WHAT THE TASK REQUIRES
Give all the data again exactly.

# # #

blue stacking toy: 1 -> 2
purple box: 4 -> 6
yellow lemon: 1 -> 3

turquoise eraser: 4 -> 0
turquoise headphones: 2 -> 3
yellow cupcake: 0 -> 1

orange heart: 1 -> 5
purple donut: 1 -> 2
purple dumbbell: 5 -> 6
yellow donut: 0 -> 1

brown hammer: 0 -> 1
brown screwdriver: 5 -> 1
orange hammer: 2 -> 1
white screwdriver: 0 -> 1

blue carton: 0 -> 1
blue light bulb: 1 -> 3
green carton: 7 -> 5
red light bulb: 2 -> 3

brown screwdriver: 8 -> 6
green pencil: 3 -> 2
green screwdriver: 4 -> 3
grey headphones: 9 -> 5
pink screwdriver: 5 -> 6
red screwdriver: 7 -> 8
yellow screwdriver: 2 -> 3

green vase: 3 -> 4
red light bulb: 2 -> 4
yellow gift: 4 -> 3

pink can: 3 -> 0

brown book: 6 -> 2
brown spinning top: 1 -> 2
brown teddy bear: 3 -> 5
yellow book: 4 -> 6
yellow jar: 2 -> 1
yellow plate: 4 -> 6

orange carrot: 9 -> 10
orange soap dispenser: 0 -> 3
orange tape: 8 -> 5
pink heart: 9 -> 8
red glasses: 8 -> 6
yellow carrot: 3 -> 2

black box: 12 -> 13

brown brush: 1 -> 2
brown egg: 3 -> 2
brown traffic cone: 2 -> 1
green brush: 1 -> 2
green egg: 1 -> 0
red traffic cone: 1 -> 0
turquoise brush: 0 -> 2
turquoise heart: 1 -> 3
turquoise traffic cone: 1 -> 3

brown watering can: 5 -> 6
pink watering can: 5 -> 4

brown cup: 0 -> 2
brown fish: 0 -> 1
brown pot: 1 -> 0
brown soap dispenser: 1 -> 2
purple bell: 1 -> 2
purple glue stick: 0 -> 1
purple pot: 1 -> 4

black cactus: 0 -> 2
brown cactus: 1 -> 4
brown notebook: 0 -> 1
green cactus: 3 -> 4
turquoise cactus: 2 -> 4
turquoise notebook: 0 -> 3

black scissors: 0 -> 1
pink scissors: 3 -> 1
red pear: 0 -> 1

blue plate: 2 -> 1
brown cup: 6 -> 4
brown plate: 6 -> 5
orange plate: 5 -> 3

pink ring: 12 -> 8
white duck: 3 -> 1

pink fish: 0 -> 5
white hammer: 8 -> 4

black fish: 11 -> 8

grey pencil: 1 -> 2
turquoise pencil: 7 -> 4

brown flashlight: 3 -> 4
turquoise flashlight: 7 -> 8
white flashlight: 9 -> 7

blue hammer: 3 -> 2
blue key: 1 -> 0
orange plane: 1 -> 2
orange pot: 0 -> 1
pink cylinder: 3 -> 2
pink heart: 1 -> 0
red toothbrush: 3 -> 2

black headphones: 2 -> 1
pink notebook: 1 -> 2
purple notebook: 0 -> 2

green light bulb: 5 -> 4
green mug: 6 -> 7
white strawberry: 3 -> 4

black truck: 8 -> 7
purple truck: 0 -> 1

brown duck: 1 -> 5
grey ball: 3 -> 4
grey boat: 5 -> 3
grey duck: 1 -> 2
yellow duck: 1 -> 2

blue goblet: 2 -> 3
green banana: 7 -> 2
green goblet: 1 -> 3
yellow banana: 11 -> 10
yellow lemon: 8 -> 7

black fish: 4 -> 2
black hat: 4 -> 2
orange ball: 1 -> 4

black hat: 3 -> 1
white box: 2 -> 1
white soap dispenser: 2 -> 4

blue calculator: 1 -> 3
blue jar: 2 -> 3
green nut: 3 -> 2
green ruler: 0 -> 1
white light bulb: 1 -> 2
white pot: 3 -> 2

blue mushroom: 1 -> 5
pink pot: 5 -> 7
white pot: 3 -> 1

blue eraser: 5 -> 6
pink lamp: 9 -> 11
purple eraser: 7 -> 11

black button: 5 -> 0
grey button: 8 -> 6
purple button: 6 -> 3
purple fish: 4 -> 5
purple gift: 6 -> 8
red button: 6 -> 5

# # #

TASK SOLUTION
blue stacking toy: 1 -> 2
purple box: 4 -> 6
yellow lemon: 1 -> 3

turquoise eraser: 4 -> 0
turquoise headphones: 2 -> 3
yellow cupcake: 0 -> 1

orange heart: 1 -> 5
purple donut: 1 -> 2
purple dumbbell: 5 -> 6
yellow donut: 0 -> 1

brown hammer: 0 -> 1
brown screwdriver: 5 -> 1
orange hammer: 2 -> 1
white screwdriver: 0 -> 1

blue carton: 0 -> 1
blue light bulb: 1 -> 3
green carton: 7 -> 5
red light bulb: 2 -> 3

brown screwdriver: 8 -> 6
green pencil: 3 -> 2
green screwdriver: 4 -> 3
grey headphones: 9 -> 5
pink screwdriver: 5 -> 6
red screwdriver: 7 -> 8
yellow screwdriver: 2 -> 3

green vase: 3 -> 4
red light bulb: 2 -> 4
yellow gift: 4 -> 3

pink can: 3 -> 0

brown book: 6 -> 2
brown spinning top: 1 -> 2
brown teddy bear: 3 -> 5
yellow book: 4 -> 6
yellow jar: 2 -> 1
yellow plate: 4 -> 6

orange carrot: 9 -> 10
orange soap dispenser: 0 -> 3
orange tape: 8 -> 5
pink heart: 9 -> 8
red glasses: 8 -> 6
yellow carrot: 3 -> 2

black box: 12 -> 13

brown brush: 1 -> 2
brown egg: 3 -> 2
brown traffic cone: 2 -> 1
green brush: 1 -> 2
green egg: 1 -> 0
red traffic cone: 1 -> 0
turquoise brush: 0 -> 2
turquoise heart: 1 -> 3
turquoise traffic cone: 1 -> 3

brown watering can: 5 -> 6
pink watering can: 5 -> 4

brown cup: 0 -> 2
brown fish: 0 -> 1
brown pot: 1 -> 0
brown soap dispenser: 1 -> 2
purple bell: 1 -> 2
purple glue stick: 0 -> 1
purple pot: 1 -> 4

black cactus: 0 -> 2
brown cactus: 1 -> 4
brown notebook: 0 -> 1
green cactus: 3 -> 4
turquoise cactus: 2 -> 4
turquoise notebook: 0 -> 3

black scissors: 0 -> 1
pink scissors: 3 -> 1
red pear: 0 -> 1

blue plate: 2 -> 1
brown cup: 6 -> 4
brown plate: 6 -> 5
orange plate: 5 -> 3

pink ring: 12 -> 8
white duck: 3 -> 1

pink fish: 0 -> 5
white hammer: 8 -> 4

black fish: 11 -> 8

grey pencil: 1 -> 2
turquoise pencil: 7 -> 4

brown flashlight: 3 -> 4
turquoise flashlight: 7 -> 8
white flashlight: 9 -> 7

blue hammer: 3 -> 2
blue key: 1 -> 0
orange plane: 1 -> 2
orange pot: 0 -> 1
pink cylinder: 3 -> 2
pink heart: 1 -> 0
red toothbrush: 3 -> 2

black headphones: 2 -> 1
pink notebook: 1 -> 2
purple notebook: 0 -> 2

green light bulb: 5 -> 4
green mug: 6 -> 7
white strawberry: 3 -> 4

black truck: 8 -> 7
purple truck: 0 -> 1

brown duck: 1 -> 5
grey ball: 3 -> 4
grey boat: 5 -> 3
grey duck: 1 -> 2
yellow duck: 1 -> 2

blue goblet: 2 -> 3
green banana: 7 -> 2
green goblet: 1 -> 3
yellow banana: 11 -> 10
yellow lemon: 8 -> 7

black fish: 4 -> 2
black hat: 4 -> 2
orange ball: 1 -> 4

black hat: 3 -> 1
white box: 2 -> 1
white soap dispenser: 2 -> 4

blue calculator: 1 -> 3
blue jar: 2 -> 3
green nut: 3 -> 2
green ruler: 0 -> 1
white light bulb: 1 -> 2
white pot: 3 -> 2

blue mushroom: 1 -> 5
pink pot: 5 -> 7
white pot: 3 -> 1

blue eraser: 5 -> 6
pink lamp: 9 -> 11
purple eraser: 7 -> 11

black button: 5 -> 0
grey button: 8 -> 6
purple button: 6 -> 3
purple fish: 4 -> 5
purple gift: 6 -> 8
red button: 6 -> 5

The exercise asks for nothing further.